Top of Material for this task

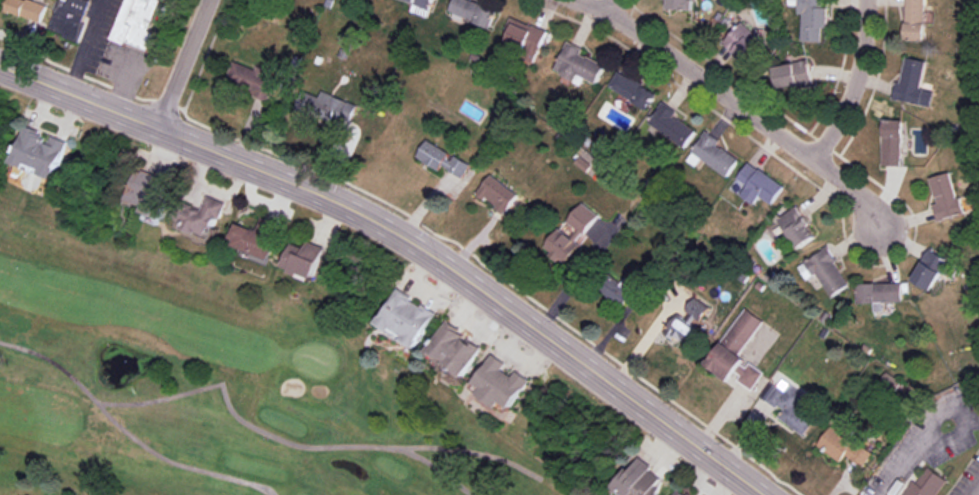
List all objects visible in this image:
building: (422, 2)
building: (681, 4)
road: (608, 6)
building: (26, 8)
building: (473, 11)
building: (69, 17)
building: (812, 19)
building: (914, 19)
building: (137, 24)
building: (526, 38)
building: (743, 43)
road: (88, 47)
building: (578, 64)
road: (185, 65)
building: (794, 75)
road: (697, 76)
building: (251, 79)
building: (913, 83)
road: (854, 84)
building: (632, 89)
road: (79, 97)
building: (328, 106)
building: (672, 125)
building: (892, 142)
building: (42, 152)
building: (713, 154)
building: (443, 158)
building: (759, 184)
road: (855, 186)
building: (150, 192)
building: (498, 193)
building: (946, 196)
building: (202, 217)
building: (583, 218)
building: (798, 227)
building: (257, 237)
building: (562, 246)
building: (305, 259)
building: (931, 269)
building: (826, 271)
road: (475, 283)
building: (623, 293)
building: (880, 294)
building: (408, 318)
building: (681, 329)
building: (455, 349)
building: (737, 350)
building: (502, 382)
park: (213, 390)
building: (790, 405)
road: (958, 416)
building: (844, 445)
road: (902, 467)
building: (641, 479)
building: (925, 483)
building: (682, 492)

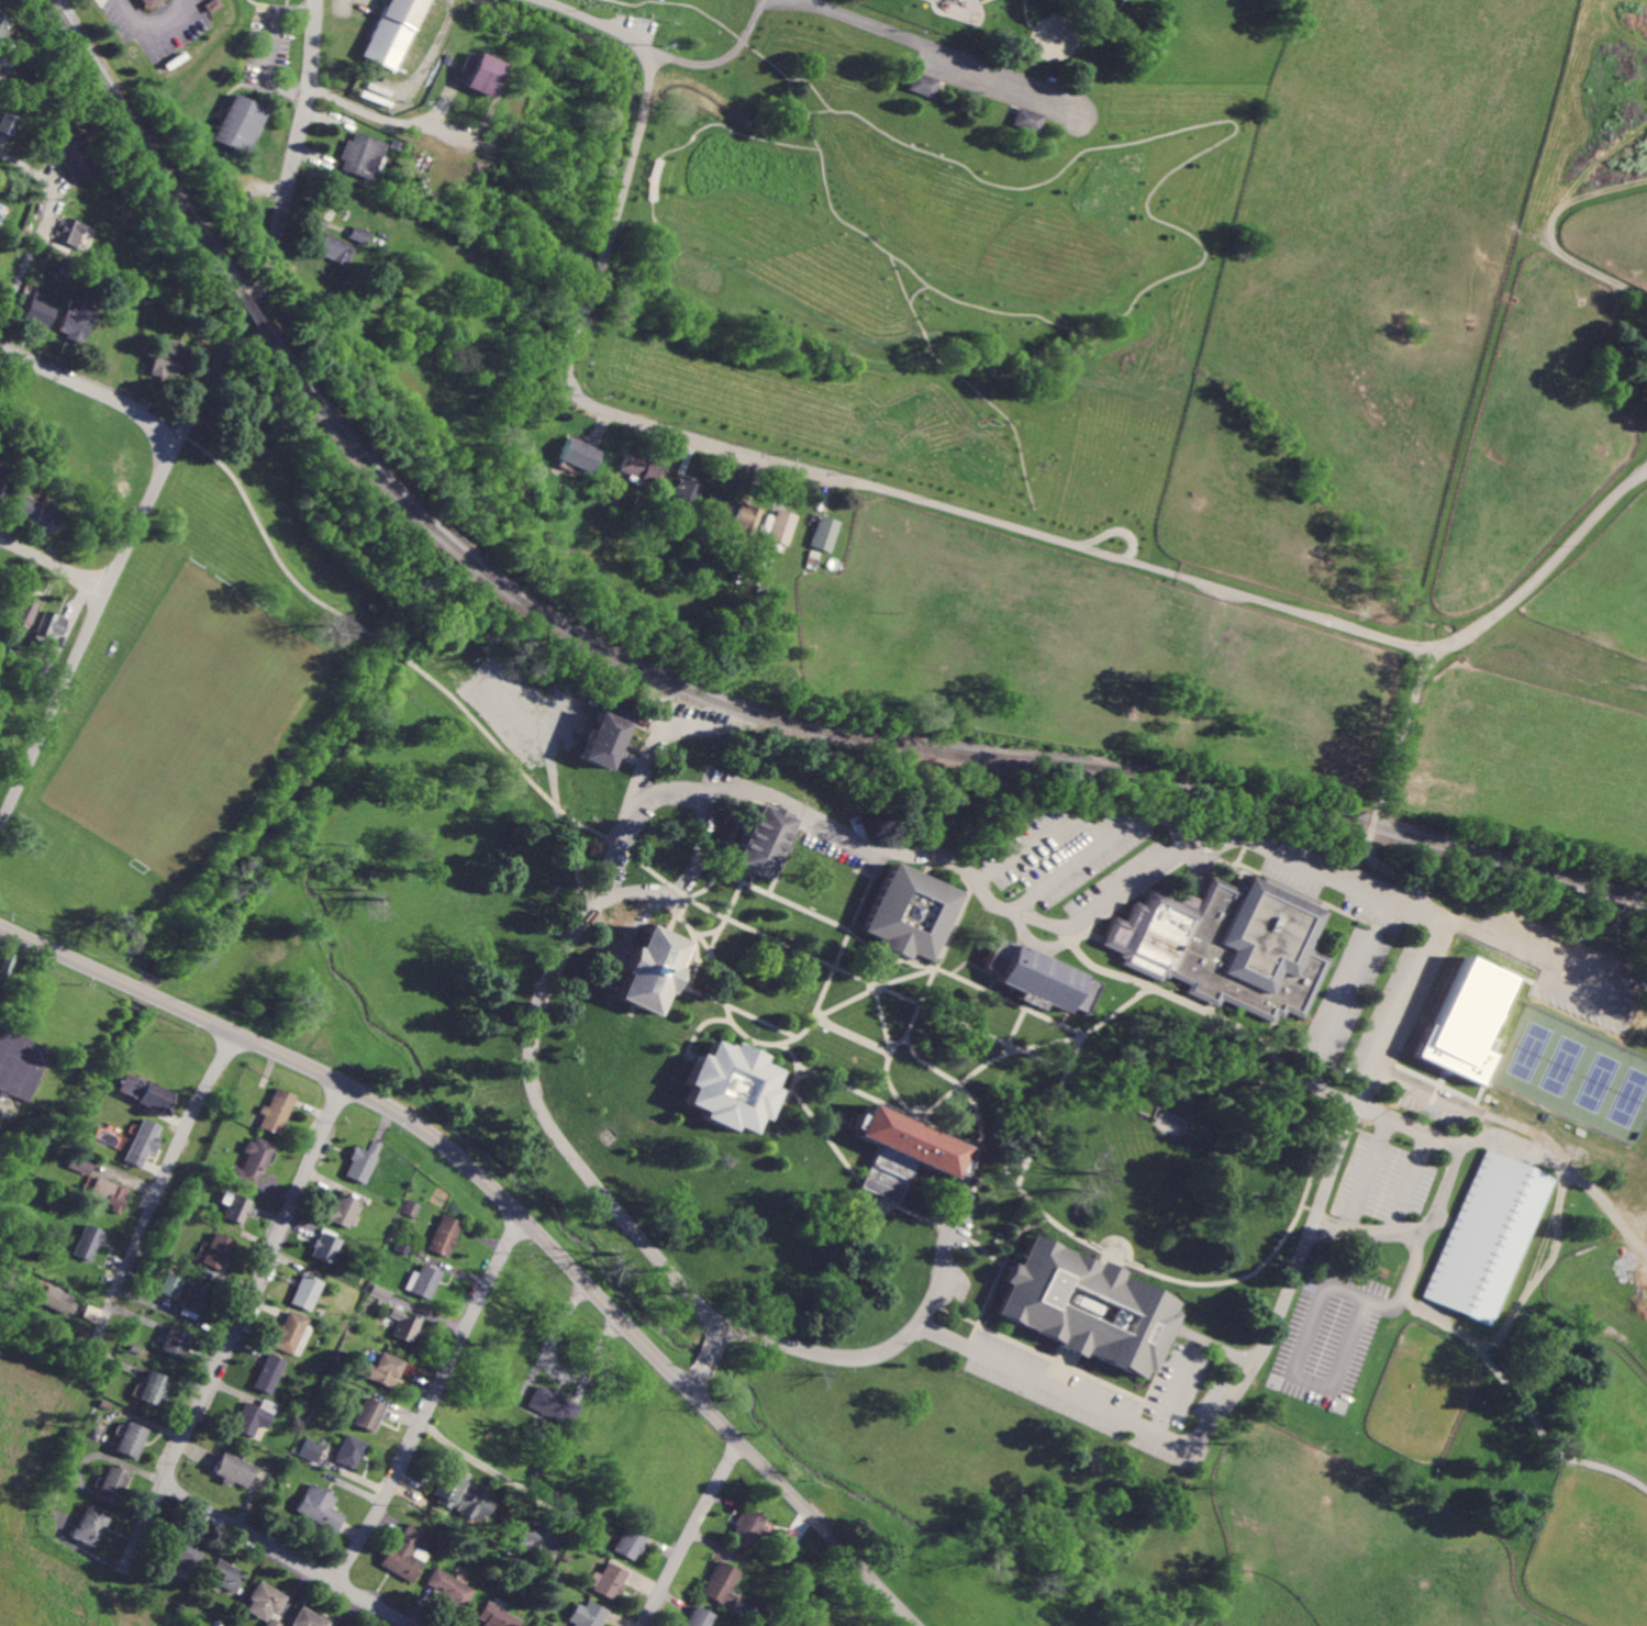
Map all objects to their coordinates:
road: (764, 1)
road: (985, 1)
building: (147, 5)
road: (711, 14)
road: (1027, 15)
road: (1102, 15)
road: (600, 23)
building: (4, 29)
building: (393, 32)
road: (161, 36)
road: (934, 48)
road: (723, 60)
building: (482, 73)
building: (925, 84)
road: (378, 118)
building: (1031, 120)
building: (8, 123)
building: (240, 124)
road: (302, 140)
railway: (148, 147)
building: (363, 156)
building: (76, 159)
road: (1159, 218)
building: (73, 228)
road: (41, 232)
building: (361, 235)
building: (336, 249)
building: (41, 309)
railway: (253, 310)
building: (77, 321)
building: (168, 361)
building: (1645, 366)
road: (94, 391)
road: (1117, 413)
road: (771, 422)
road: (761, 430)
building: (580, 455)
building: (642, 470)
building: (3, 483)
building: (689, 493)
building: (721, 505)
road: (970, 514)
building: (38, 515)
building: (749, 517)
building: (783, 527)
road: (1119, 531)
building: (825, 534)
road: (128, 551)
road: (54, 565)
building: (24, 612)
building: (51, 626)
road: (405, 656)
building: (607, 734)
railway: (889, 739)
road: (667, 787)
railway: (1254, 794)
road: (1379, 795)
road: (770, 801)
road: (1083, 825)
building: (762, 839)
road: (720, 872)
road: (1056, 876)
building: (912, 910)
road: (726, 917)
road: (771, 937)
road: (847, 938)
building: (1228, 942)
road: (1517, 948)
building: (8, 963)
building: (652, 965)
building: (1036, 973)
road: (906, 976)
road: (927, 988)
road: (881, 1005)
road: (743, 1012)
road: (1336, 1013)
road: (1046, 1016)
road: (826, 1021)
road: (734, 1024)
road: (1018, 1025)
road: (995, 1037)
park: (1530, 1051)
road: (1374, 1057)
road: (993, 1060)
building: (20, 1062)
park: (1563, 1065)
park: (1598, 1081)
building: (735, 1084)
road: (893, 1088)
building: (144, 1091)
park: (1630, 1098)
road: (885, 1102)
building: (276, 1110)
road: (1521, 1126)
road: (827, 1134)
road: (1507, 1138)
building: (143, 1142)
building: (906, 1150)
building: (82, 1161)
building: (253, 1161)
building: (361, 1162)
road: (1003, 1163)
road: (1366, 1172)
road: (1408, 1182)
road: (160, 1185)
road: (1441, 1190)
building: (109, 1193)
building: (233, 1206)
road: (510, 1206)
building: (411, 1208)
road: (616, 1209)
building: (342, 1210)
building: (445, 1235)
building: (1489, 1237)
building: (88, 1242)
building: (323, 1247)
building: (215, 1250)
road: (1138, 1266)
building: (424, 1281)
road: (997, 1281)
building: (169, 1285)
building: (304, 1292)
building: (58, 1299)
building: (193, 1300)
building: (1089, 1306)
road: (236, 1324)
building: (405, 1324)
building: (288, 1331)
road: (960, 1341)
building: (175, 1342)
road: (1220, 1344)
road: (709, 1357)
building: (381, 1369)
road: (554, 1369)
building: (268, 1373)
building: (154, 1388)
road: (1177, 1391)
road: (431, 1400)
building: (553, 1405)
building: (368, 1413)
building: (253, 1418)
building: (132, 1439)
building: (310, 1449)
building: (349, 1451)
road: (486, 1467)
building: (235, 1470)
building: (113, 1483)
building: (464, 1495)
building: (319, 1508)
building: (92, 1525)
building: (747, 1528)
road: (689, 1529)
building: (536, 1541)
building: (630, 1541)
building: (185, 1553)
building: (406, 1553)
road: (287, 1554)
building: (226, 1575)
building: (606, 1580)
building: (721, 1584)
building: (449, 1587)
building: (264, 1601)
building: (585, 1615)
building: (495, 1616)
building: (699, 1617)
building: (308, 1619)
building: (274, 1623)

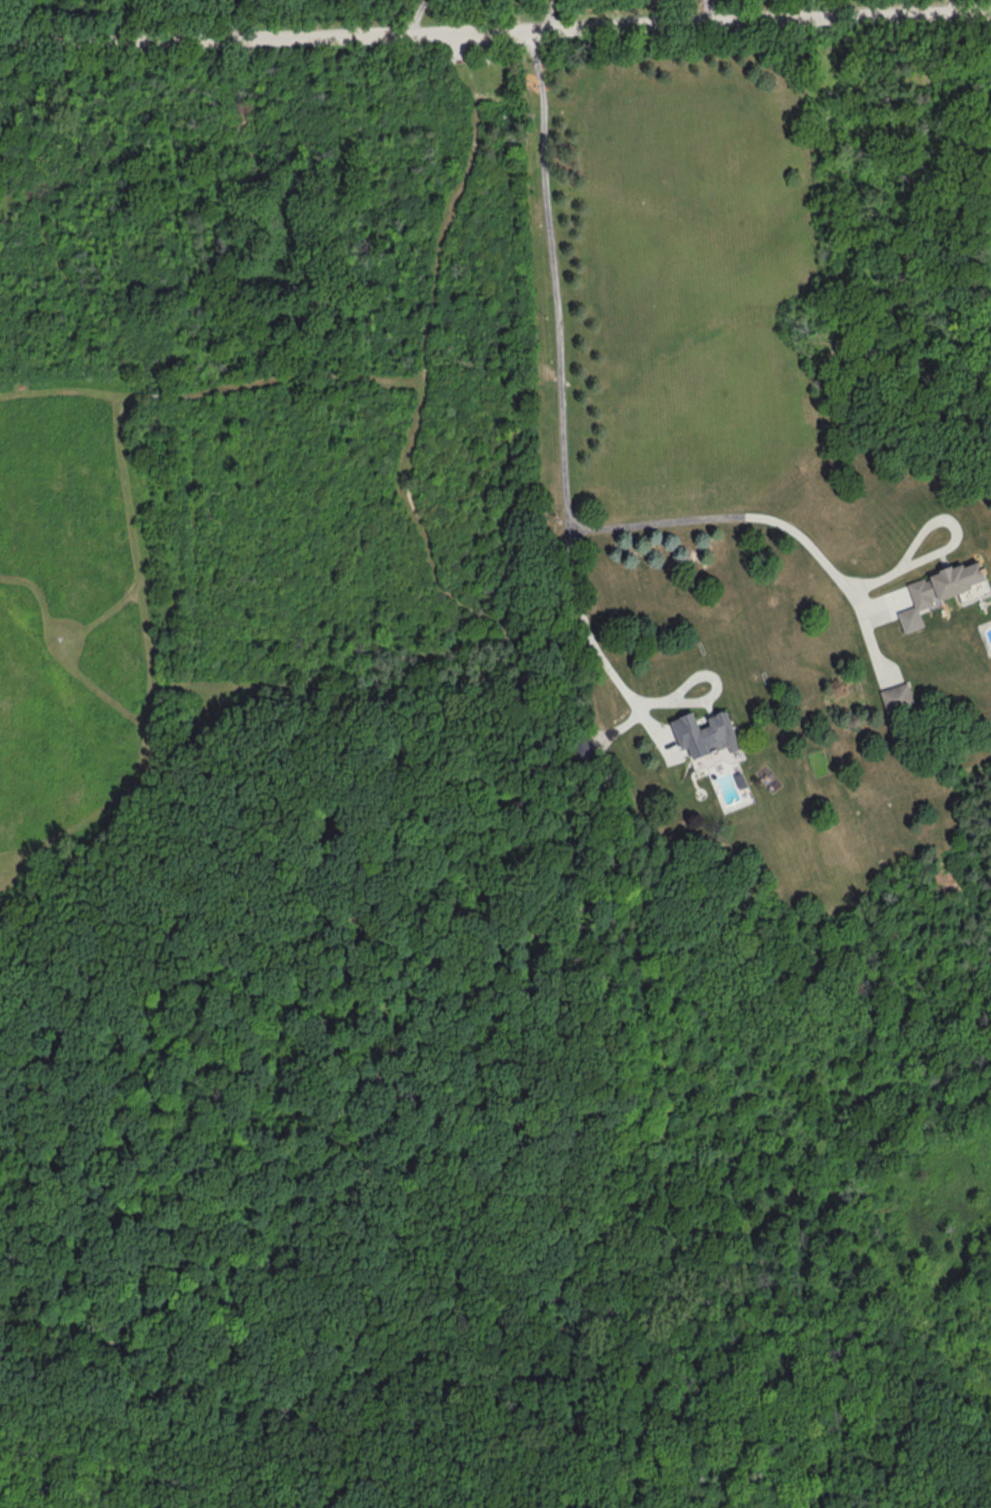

Bottom of Material for this task

▶ _Job_: Write the lines above out again exactly, without any of their pictures.

▶ _Solution for this task_:
List all objects visible in this image:
building: (422, 2)
building: (681, 4)
road: (608, 6)
building: (26, 8)
building: (473, 11)
building: (69, 17)
building: (812, 19)
building: (914, 19)
building: (137, 24)
building: (526, 38)
building: (743, 43)
road: (88, 47)
building: (578, 64)
road: (185, 65)
building: (794, 75)
road: (697, 76)
building: (251, 79)
building: (913, 83)
road: (854, 84)
building: (632, 89)
road: (79, 97)
building: (328, 106)
building: (672, 125)
building: (892, 142)
building: (42, 152)
building: (713, 154)
building: (443, 158)
building: (759, 184)
road: (855, 186)
building: (150, 192)
building: (498, 193)
building: (946, 196)
building: (202, 217)
building: (583, 218)
building: (798, 227)
building: (257, 237)
building: (562, 246)
building: (305, 259)
building: (931, 269)
building: (826, 271)
road: (475, 283)
building: (623, 293)
building: (880, 294)
building: (408, 318)
building: (681, 329)
building: (455, 349)
building: (737, 350)
building: (502, 382)
park: (213, 390)
building: (790, 405)
road: (958, 416)
building: (844, 445)
road: (902, 467)
building: (641, 479)
building: (925, 483)
building: (682, 492)

Map all objects to their coordinates:
road: (764, 1)
road: (985, 1)
building: (147, 5)
road: (711, 14)
road: (1027, 15)
road: (1102, 15)
road: (600, 23)
building: (4, 29)
building: (393, 32)
road: (161, 36)
road: (934, 48)
road: (723, 60)
building: (482, 73)
building: (925, 84)
road: (378, 118)
building: (1031, 120)
building: (8, 123)
building: (240, 124)
road: (302, 140)
railway: (148, 147)
building: (363, 156)
building: (76, 159)
road: (1159, 218)
building: (73, 228)
road: (41, 232)
building: (361, 235)
building: (336, 249)
building: (41, 309)
railway: (253, 310)
building: (77, 321)
building: (168, 361)
building: (1645, 366)
road: (94, 391)
road: (1117, 413)
road: (771, 422)
road: (761, 430)
building: (580, 455)
building: (642, 470)
building: (3, 483)
building: (689, 493)
building: (721, 505)
road: (970, 514)
building: (38, 515)
building: (749, 517)
building: (783, 527)
road: (1119, 531)
building: (825, 534)
road: (128, 551)
road: (54, 565)
building: (24, 612)
building: (51, 626)
road: (405, 656)
building: (607, 734)
railway: (889, 739)
road: (667, 787)
railway: (1254, 794)
road: (1379, 795)
road: (770, 801)
road: (1083, 825)
building: (762, 839)
road: (720, 872)
road: (1056, 876)
building: (912, 910)
road: (726, 917)
road: (771, 937)
road: (847, 938)
building: (1228, 942)
road: (1517, 948)
building: (8, 963)
building: (652, 965)
building: (1036, 973)
road: (906, 976)
road: (927, 988)
road: (881, 1005)
road: (743, 1012)
road: (1336, 1013)
road: (1046, 1016)
road: (826, 1021)
road: (734, 1024)
road: (1018, 1025)
road: (995, 1037)
park: (1530, 1051)
road: (1374, 1057)
road: (993, 1060)
building: (20, 1062)
park: (1563, 1065)
park: (1598, 1081)
building: (735, 1084)
road: (893, 1088)
building: (144, 1091)
park: (1630, 1098)
road: (885, 1102)
building: (276, 1110)
road: (1521, 1126)
road: (827, 1134)
road: (1507, 1138)
building: (143, 1142)
building: (906, 1150)
building: (82, 1161)
building: (253, 1161)
building: (361, 1162)
road: (1003, 1163)
road: (1366, 1172)
road: (1408, 1182)
road: (160, 1185)
road: (1441, 1190)
building: (109, 1193)
building: (233, 1206)
road: (510, 1206)
building: (411, 1208)
road: (616, 1209)
building: (342, 1210)
building: (445, 1235)
building: (1489, 1237)
building: (88, 1242)
building: (323, 1247)
building: (215, 1250)
road: (1138, 1266)
building: (424, 1281)
road: (997, 1281)
building: (169, 1285)
building: (304, 1292)
building: (58, 1299)
building: (193, 1300)
building: (1089, 1306)
road: (236, 1324)
building: (405, 1324)
building: (288, 1331)
road: (960, 1341)
building: (175, 1342)
road: (1220, 1344)
road: (709, 1357)
building: (381, 1369)
road: (554, 1369)
building: (268, 1373)
building: (154, 1388)
road: (1177, 1391)
road: (431, 1400)
building: (553, 1405)
building: (368, 1413)
building: (253, 1418)
building: (132, 1439)
building: (310, 1449)
building: (349, 1451)
road: (486, 1467)
building: (235, 1470)
building: (113, 1483)
building: (464, 1495)
building: (319, 1508)
building: (92, 1525)
building: (747, 1528)
road: (689, 1529)
building: (536, 1541)
building: (630, 1541)
building: (185, 1553)
building: (406, 1553)
road: (287, 1554)
building: (226, 1575)
building: (606, 1580)
building: (721, 1584)
building: (449, 1587)
building: (264, 1601)
building: (585, 1615)
building: (495, 1616)
building: (699, 1617)
building: (308, 1619)
building: (274, 1623)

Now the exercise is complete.